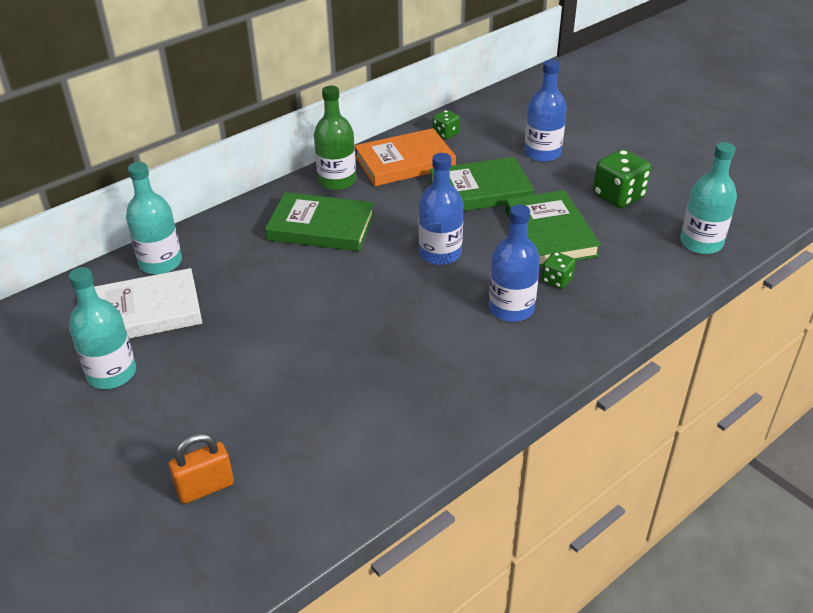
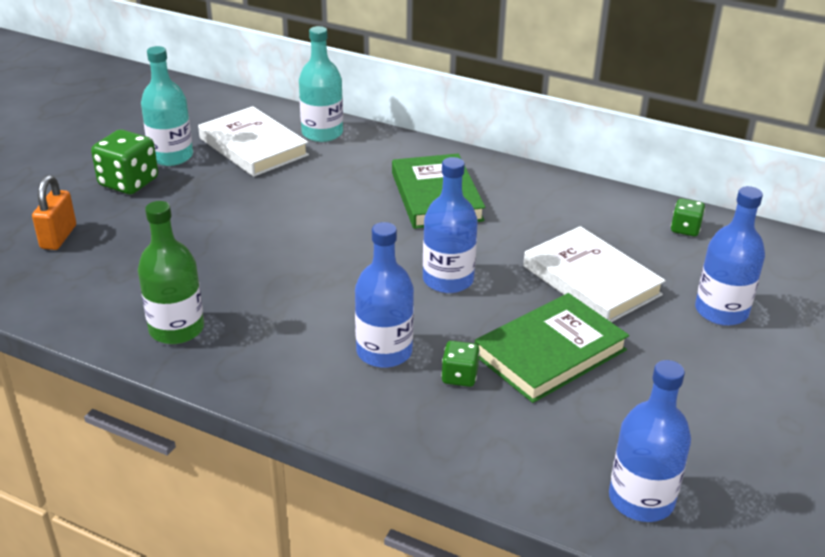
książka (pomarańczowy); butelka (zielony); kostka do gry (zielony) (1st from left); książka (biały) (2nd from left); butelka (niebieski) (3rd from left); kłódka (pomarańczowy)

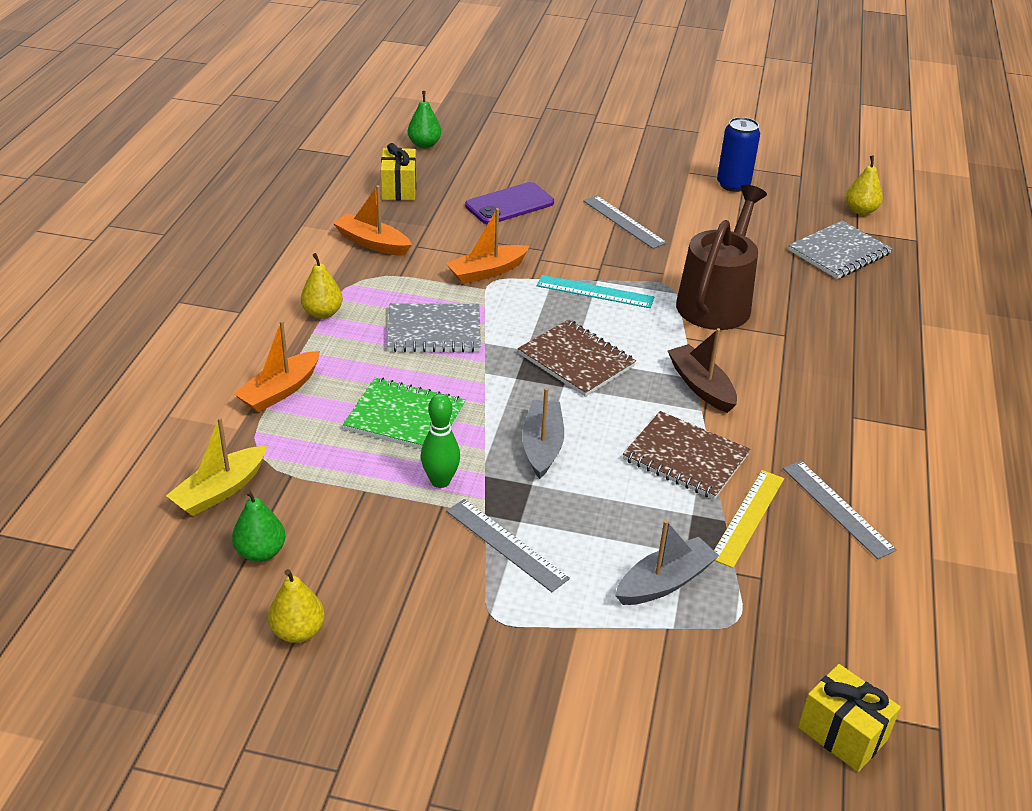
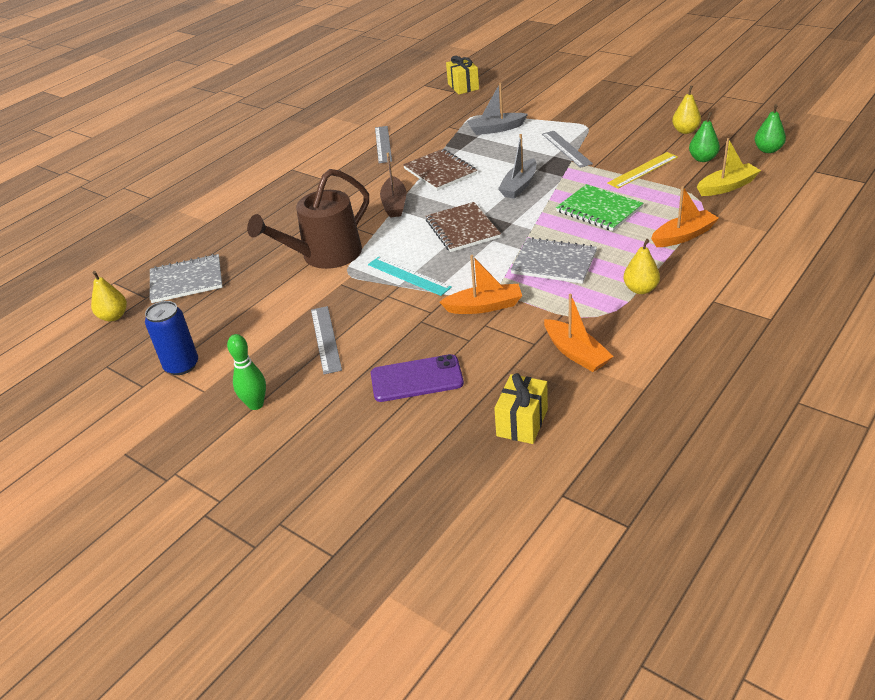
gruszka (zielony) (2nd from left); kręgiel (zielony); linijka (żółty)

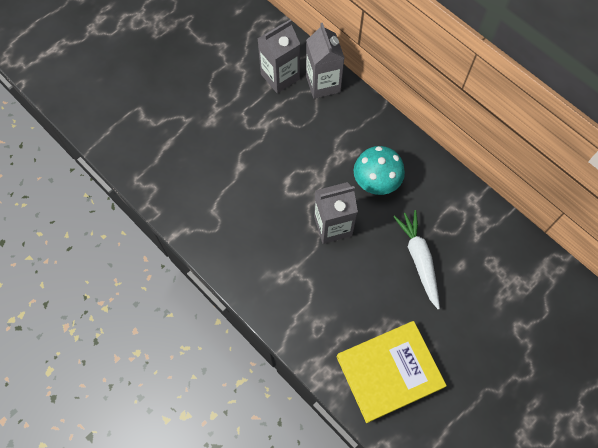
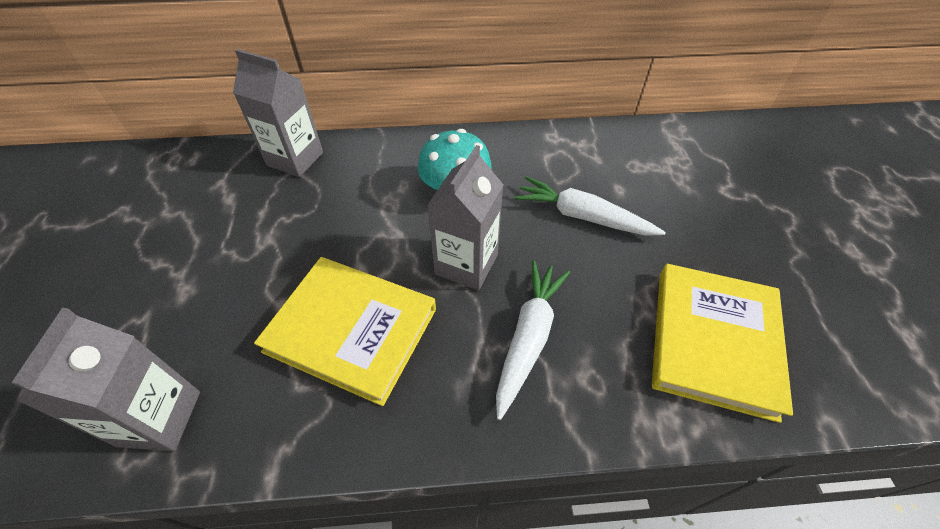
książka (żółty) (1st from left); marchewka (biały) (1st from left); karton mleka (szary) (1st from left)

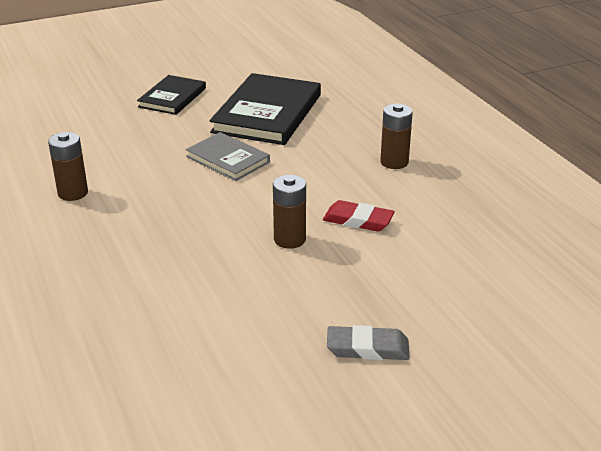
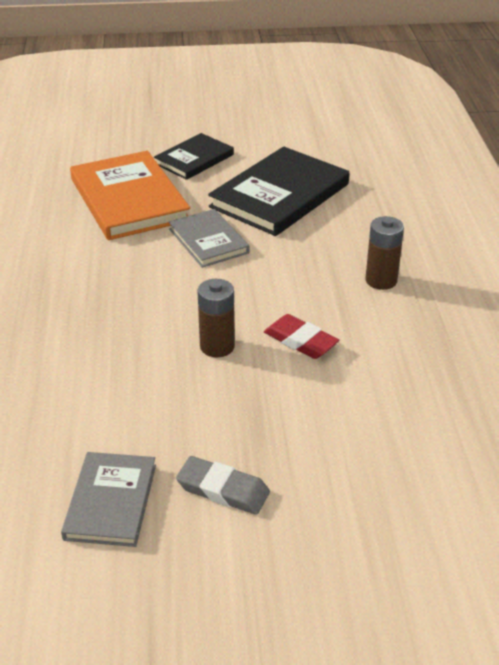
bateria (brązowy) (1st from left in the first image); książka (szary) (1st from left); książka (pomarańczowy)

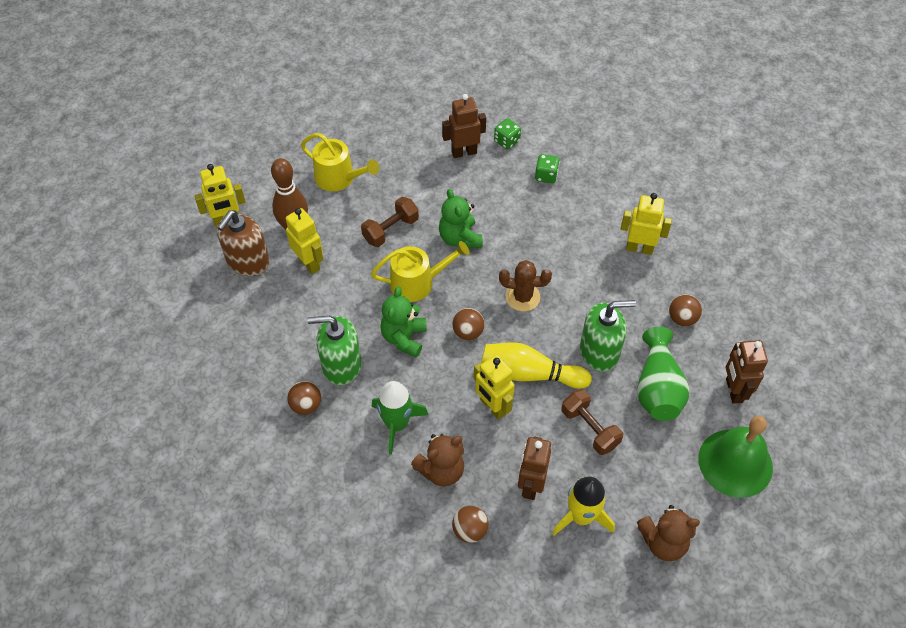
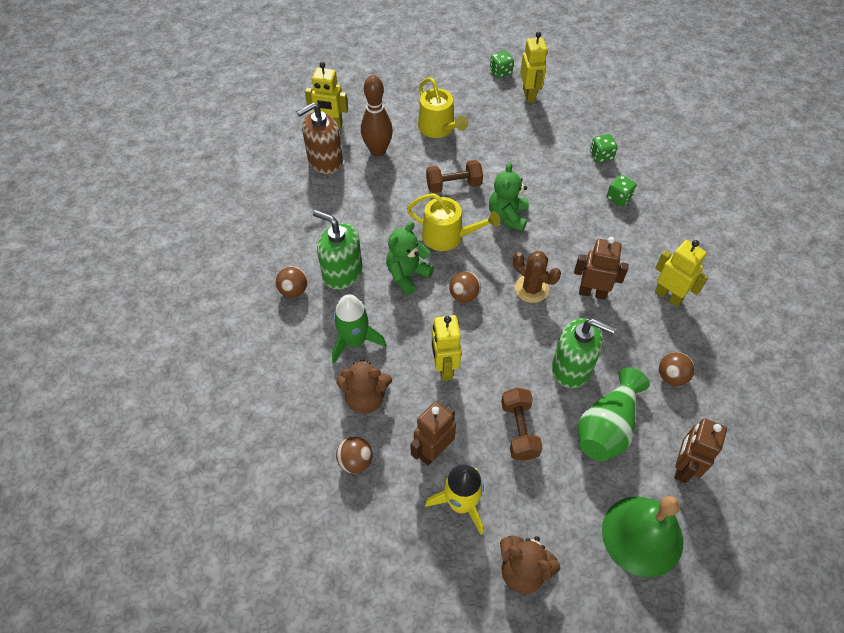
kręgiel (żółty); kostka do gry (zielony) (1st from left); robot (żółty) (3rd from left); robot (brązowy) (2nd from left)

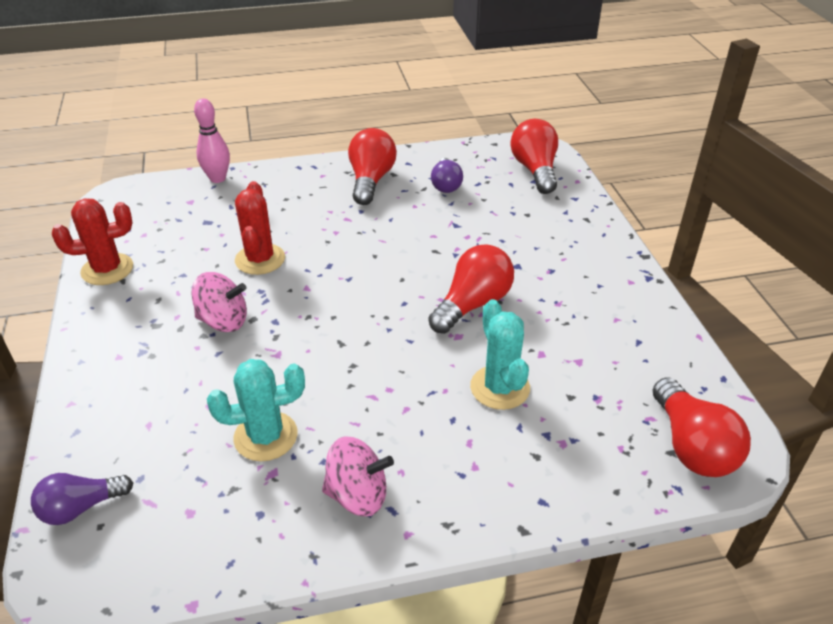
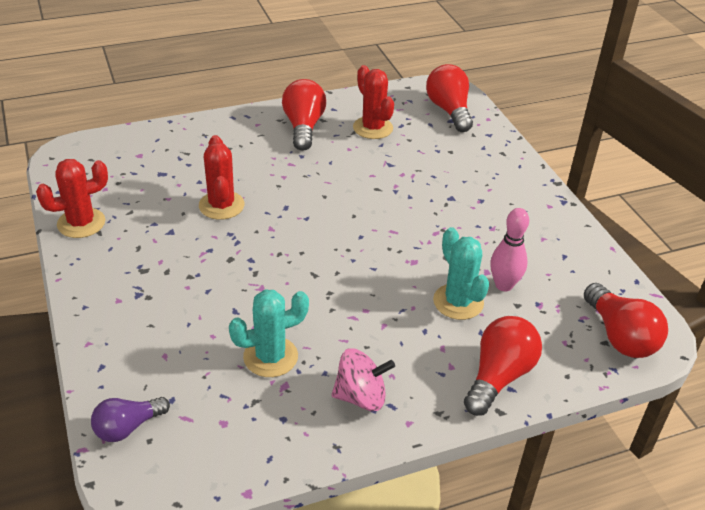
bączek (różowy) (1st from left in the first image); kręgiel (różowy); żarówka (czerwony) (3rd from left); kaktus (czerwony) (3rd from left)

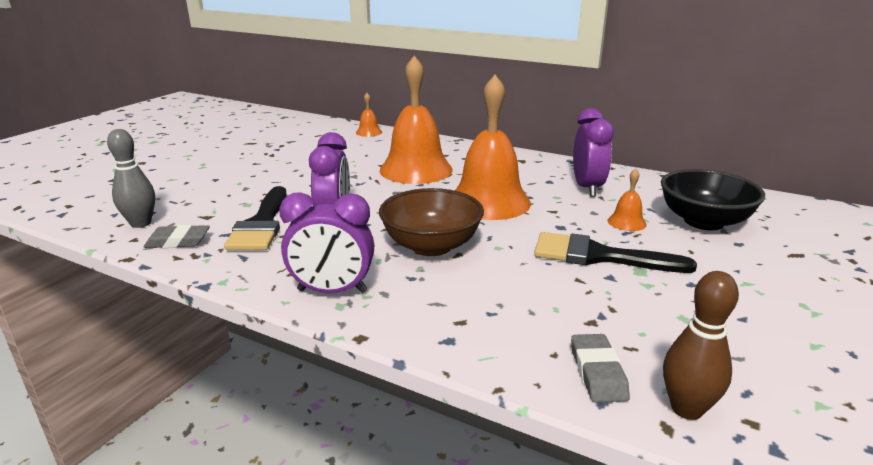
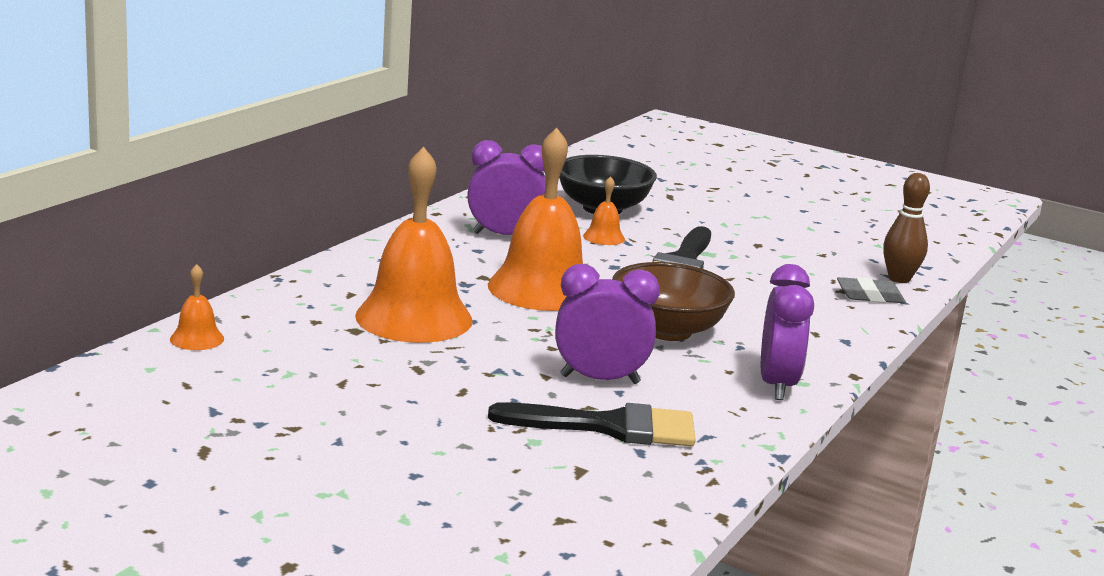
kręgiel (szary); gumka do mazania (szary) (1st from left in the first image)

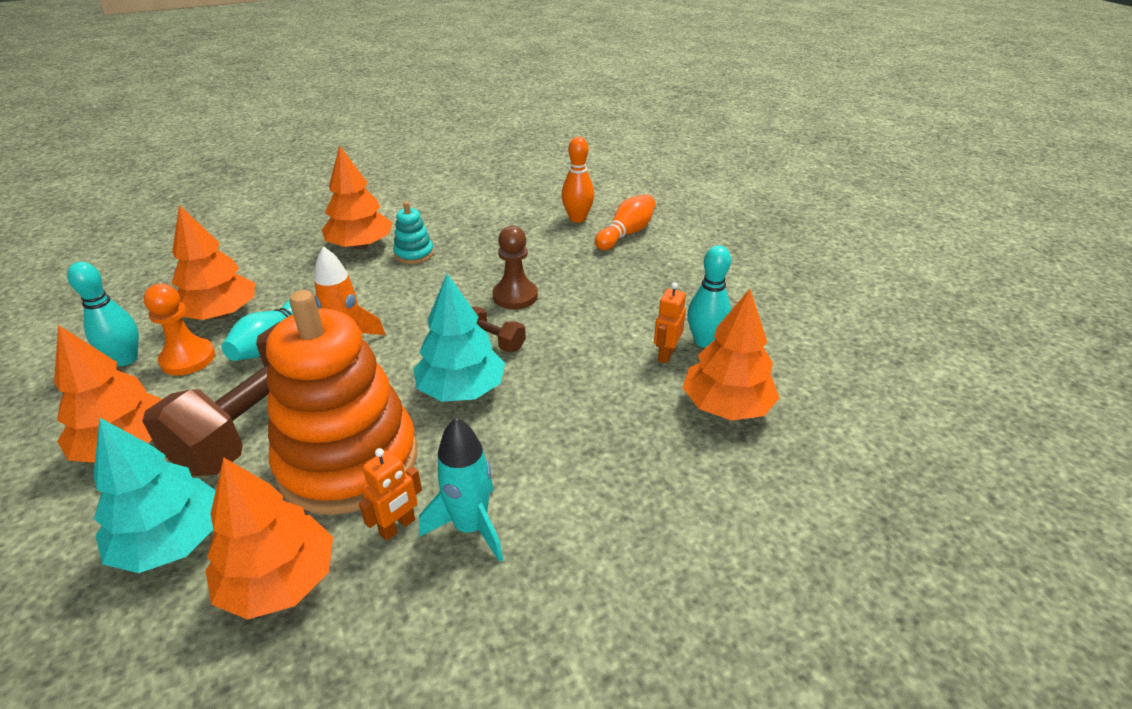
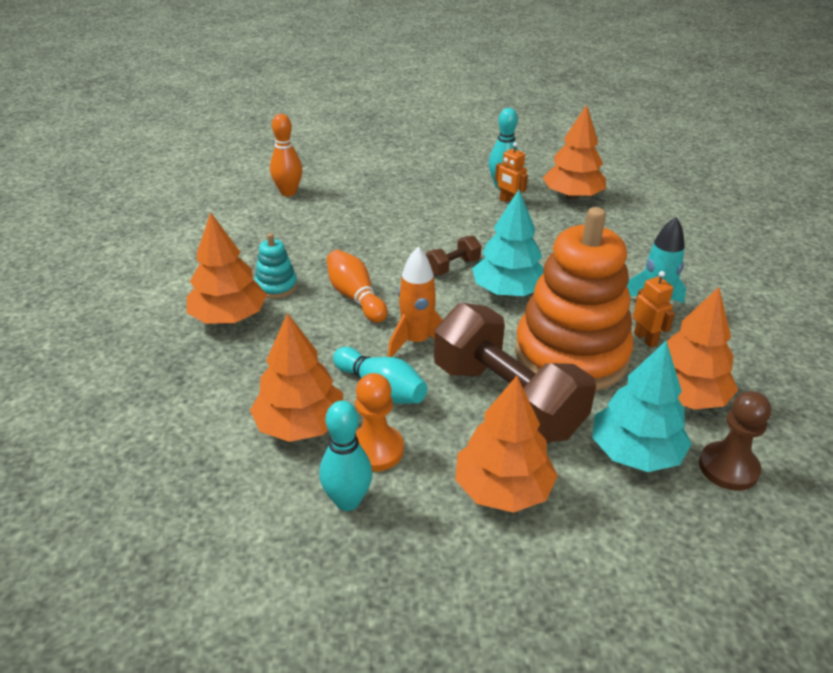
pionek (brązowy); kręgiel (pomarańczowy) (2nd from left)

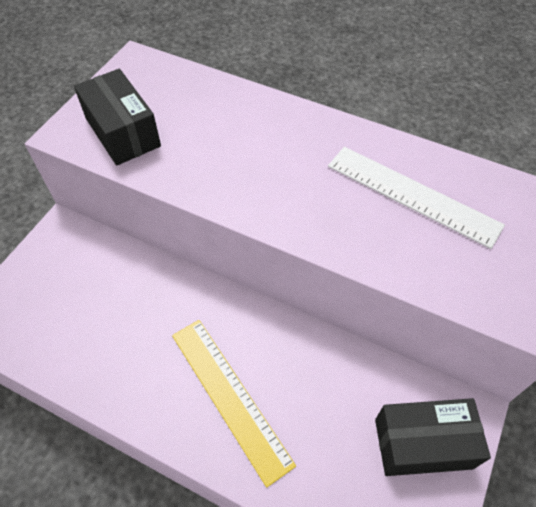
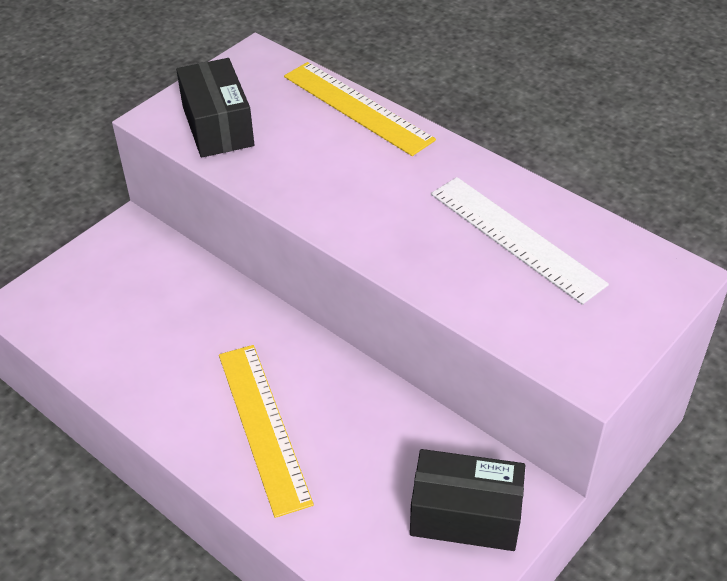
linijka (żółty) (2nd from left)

Work order: Once the pictures are set aside, repeat the remaining data word for word.

Output of the exercise:
książka (pomarańczowy); butelka (zielony); kostka do gry (zielony) (1st from left); książka (biały) (2nd from left); butelka (niebieski) (3rd from left); kłódka (pomarańczowy)

gruszka (zielony) (2nd from left); kręgiel (zielony); linijka (żółty)

książka (żółty) (1st from left); marchewka (biały) (1st from left); karton mleka (szary) (1st from left)

bateria (brązowy) (1st from left in the first image); książka (szary) (1st from left); książka (pomarańczowy)

kręgiel (żółty); kostka do gry (zielony) (1st from left); robot (żółty) (3rd from left); robot (brązowy) (2nd from left)

bączek (różowy) (1st from left in the first image); kręgiel (różowy); żarówka (czerwony) (3rd from left); kaktus (czerwony) (3rd from left)

kręgiel (szary); gumka do mazania (szary) (1st from left in the first image)

pionek (brązowy); kręgiel (pomarańczowy) (2nd from left)

linijka (żółty) (2nd from left)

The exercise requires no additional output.